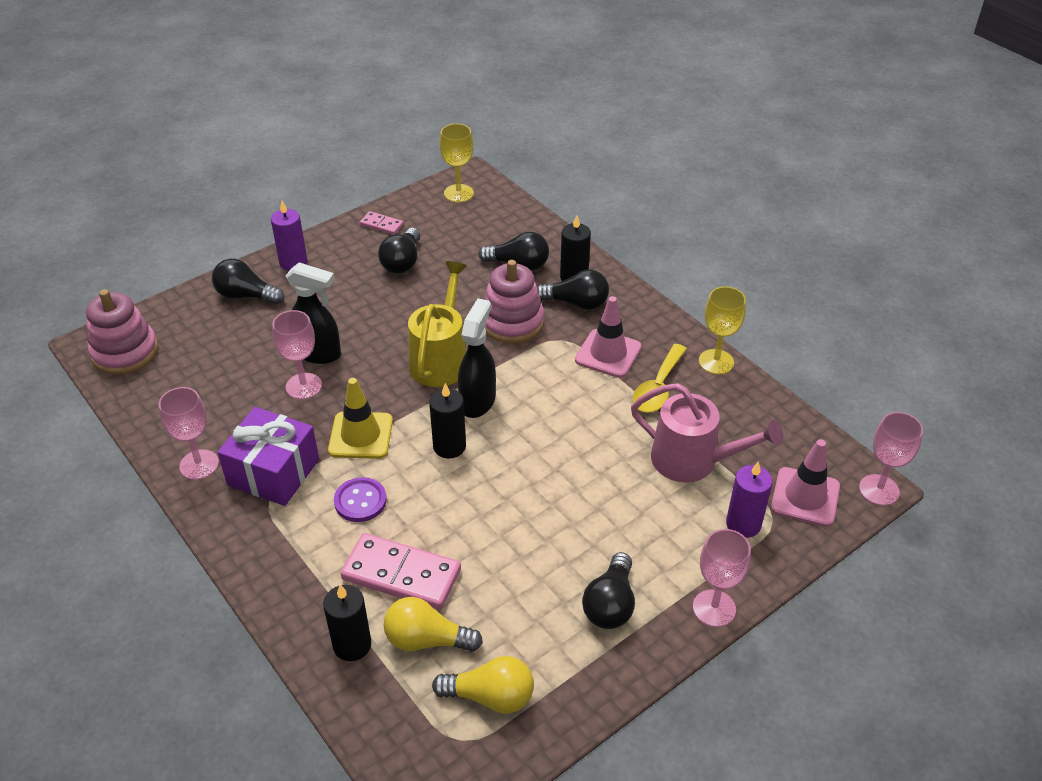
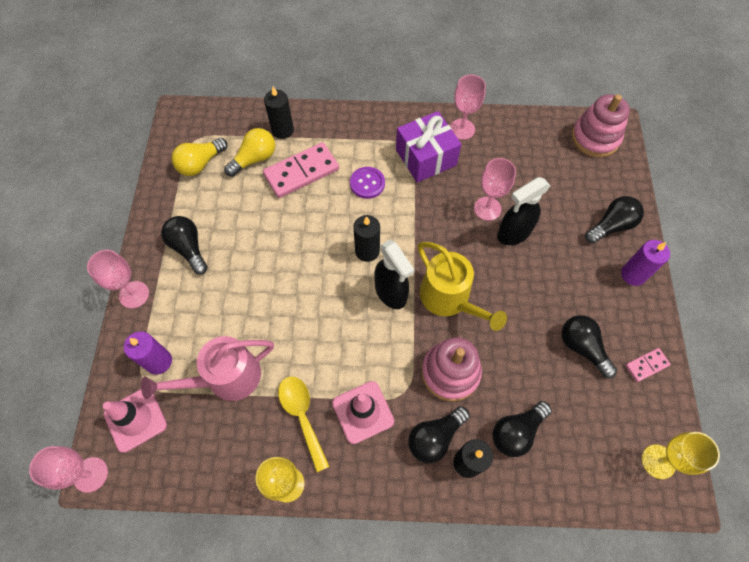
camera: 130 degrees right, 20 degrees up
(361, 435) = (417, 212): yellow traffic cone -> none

==

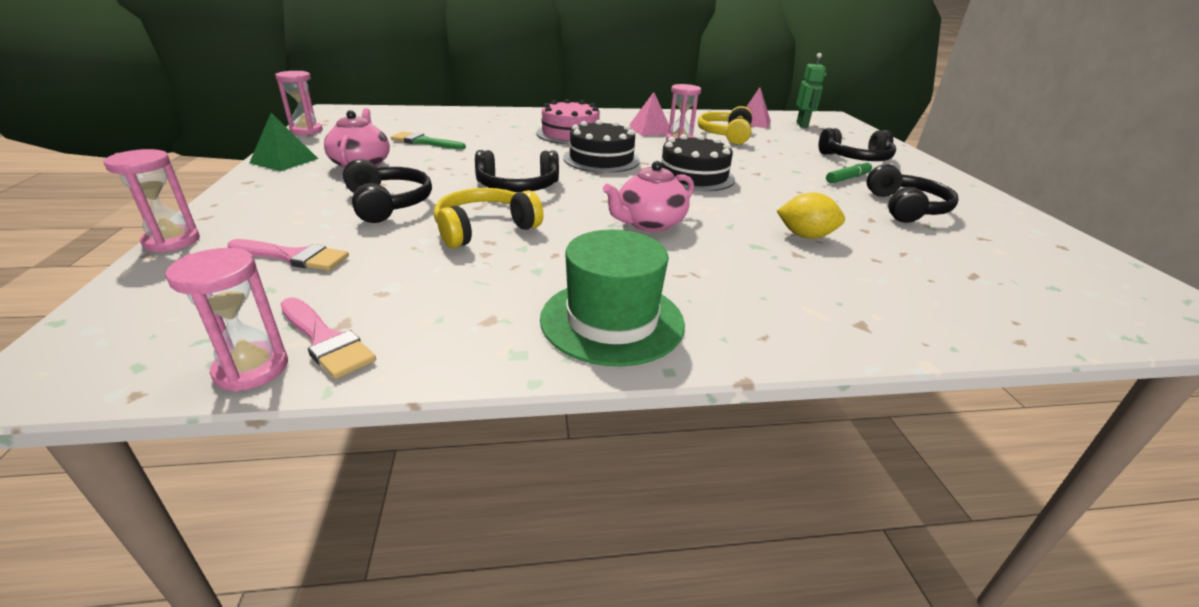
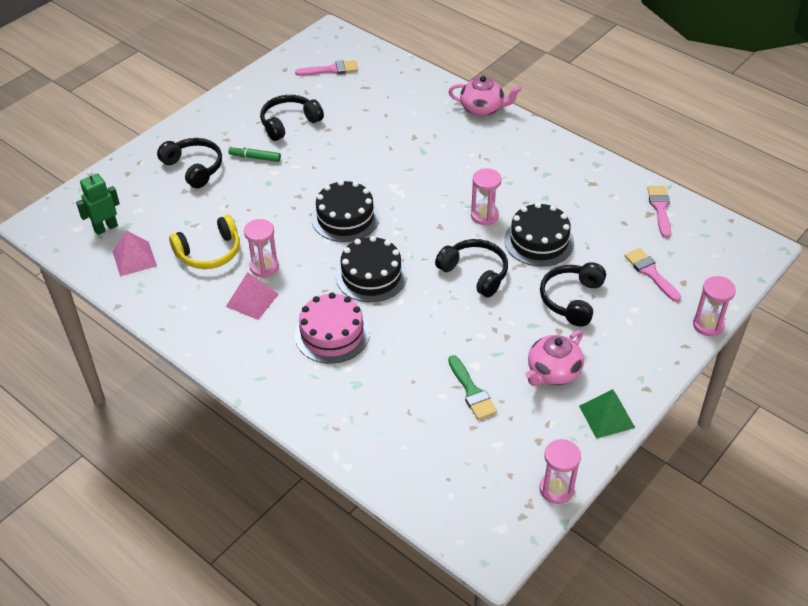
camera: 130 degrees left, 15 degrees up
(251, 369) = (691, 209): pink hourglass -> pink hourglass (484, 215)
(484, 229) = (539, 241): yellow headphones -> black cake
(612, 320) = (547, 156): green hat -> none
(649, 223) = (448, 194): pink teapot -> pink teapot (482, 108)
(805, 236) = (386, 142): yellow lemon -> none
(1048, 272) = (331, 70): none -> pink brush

> [DIRECTIONS FOR THIS TASK] Given the data above, transcribe exactly the lines from the one containing "(484, 229) = (539, 241): yellow" down to the one containing "(1048, 272) = (331, 70): none -> pink brush", and no others.

> [FINAL ANSWER]
(484, 229) = (539, 241): yellow headphones -> black cake
(612, 320) = (547, 156): green hat -> none
(649, 223) = (448, 194): pink teapot -> pink teapot (482, 108)
(805, 236) = (386, 142): yellow lemon -> none
(1048, 272) = (331, 70): none -> pink brush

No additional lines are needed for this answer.